- [Directions for this task] Across the whole listing, filter for the string "black" and copy every line that has it.

- [Data listing]
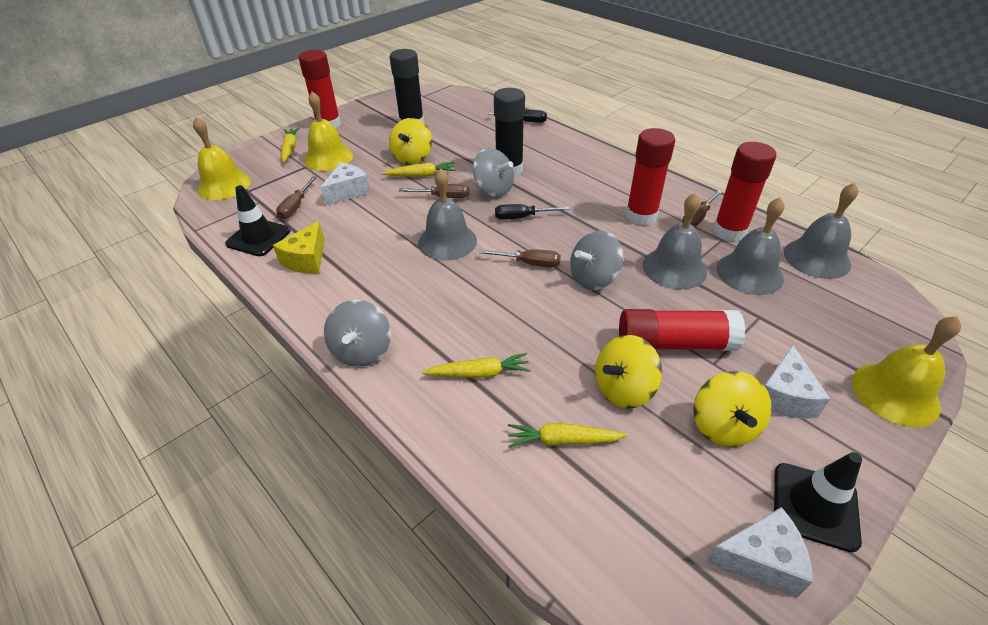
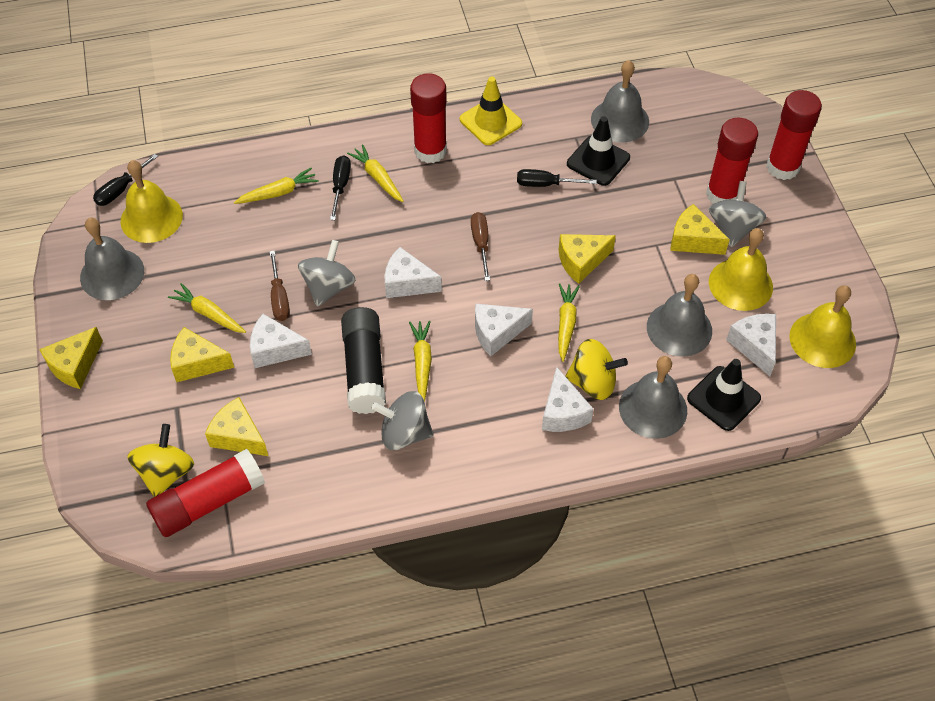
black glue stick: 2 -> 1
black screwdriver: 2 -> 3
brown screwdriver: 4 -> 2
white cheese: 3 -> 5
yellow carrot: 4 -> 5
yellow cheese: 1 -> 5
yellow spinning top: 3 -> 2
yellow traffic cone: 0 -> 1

...

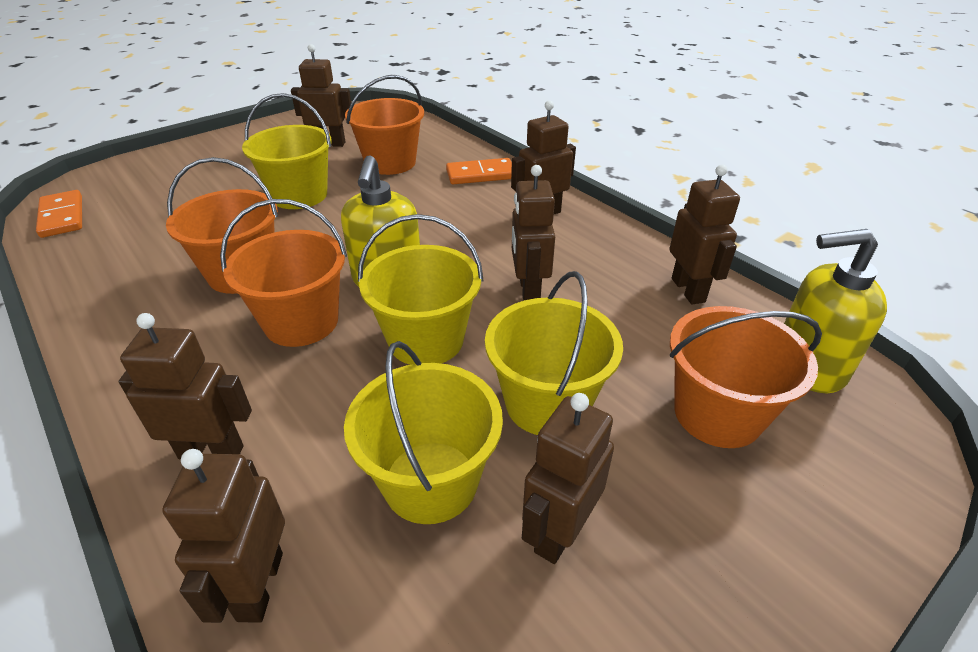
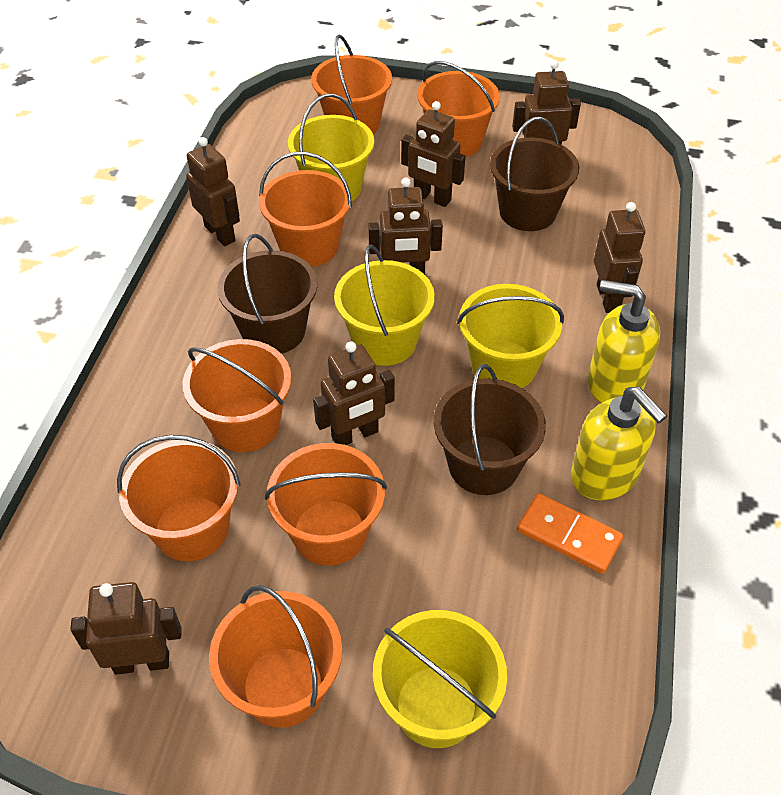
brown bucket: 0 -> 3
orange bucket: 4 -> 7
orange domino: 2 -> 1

- [Response to the exercise]
black glue stick: 2 -> 1
black screwdriver: 2 -> 3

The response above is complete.